What you will do >> Only lines with the string "pyramid" are wanted. Pull them out of the data.

Material shown >>
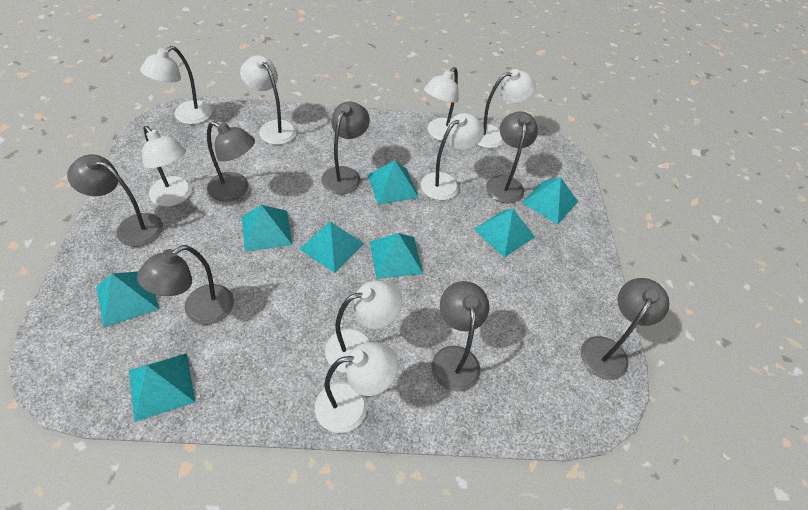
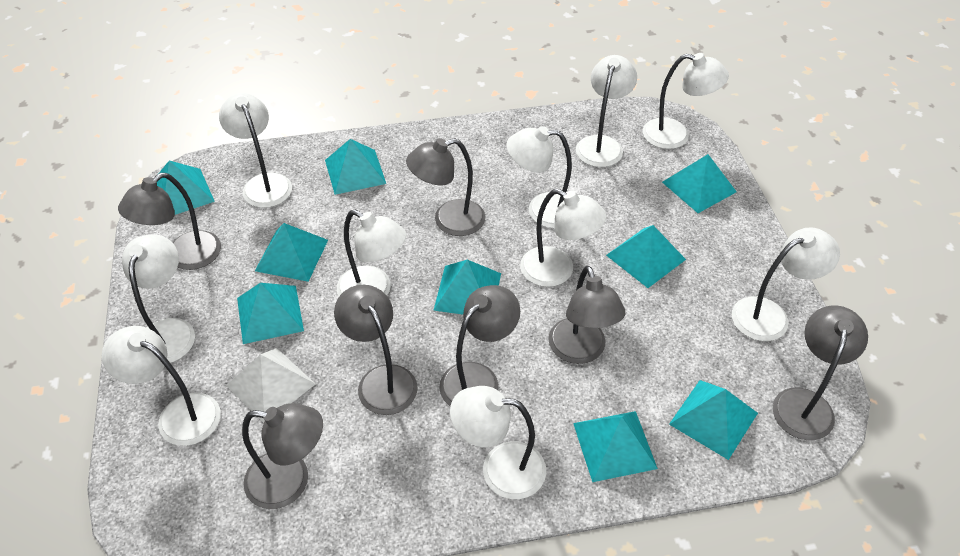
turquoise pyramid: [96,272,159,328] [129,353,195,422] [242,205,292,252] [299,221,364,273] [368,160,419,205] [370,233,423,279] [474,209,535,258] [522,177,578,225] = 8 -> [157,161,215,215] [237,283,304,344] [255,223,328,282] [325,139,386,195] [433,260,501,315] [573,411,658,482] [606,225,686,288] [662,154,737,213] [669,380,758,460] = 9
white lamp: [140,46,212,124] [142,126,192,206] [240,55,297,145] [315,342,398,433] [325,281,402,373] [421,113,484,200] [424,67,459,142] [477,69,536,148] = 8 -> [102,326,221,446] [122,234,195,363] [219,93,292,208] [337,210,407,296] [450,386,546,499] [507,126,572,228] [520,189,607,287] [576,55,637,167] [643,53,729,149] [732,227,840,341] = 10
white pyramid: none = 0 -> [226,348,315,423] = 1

---

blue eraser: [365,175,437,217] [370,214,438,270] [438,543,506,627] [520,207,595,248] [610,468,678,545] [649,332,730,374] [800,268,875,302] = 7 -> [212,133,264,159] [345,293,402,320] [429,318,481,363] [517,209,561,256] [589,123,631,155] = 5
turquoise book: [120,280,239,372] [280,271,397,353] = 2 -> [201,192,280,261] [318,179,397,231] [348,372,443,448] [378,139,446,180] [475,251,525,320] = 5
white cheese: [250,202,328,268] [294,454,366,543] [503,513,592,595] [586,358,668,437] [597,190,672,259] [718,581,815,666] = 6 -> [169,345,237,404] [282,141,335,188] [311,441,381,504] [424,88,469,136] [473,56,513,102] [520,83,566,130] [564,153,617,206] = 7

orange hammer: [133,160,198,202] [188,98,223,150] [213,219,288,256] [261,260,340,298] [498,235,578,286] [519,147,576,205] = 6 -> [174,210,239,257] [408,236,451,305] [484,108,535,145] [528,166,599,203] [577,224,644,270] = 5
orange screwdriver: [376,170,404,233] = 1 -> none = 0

Exercise response >>
turquoise pyramid: [96,272,159,328] [129,353,195,422] [242,205,292,252] [299,221,364,273] [368,160,419,205] [370,233,423,279] [474,209,535,258] [522,177,578,225] = 8 -> [157,161,215,215] [237,283,304,344] [255,223,328,282] [325,139,386,195] [433,260,501,315] [573,411,658,482] [606,225,686,288] [662,154,737,213] [669,380,758,460] = 9
white pyramid: none = 0 -> [226,348,315,423] = 1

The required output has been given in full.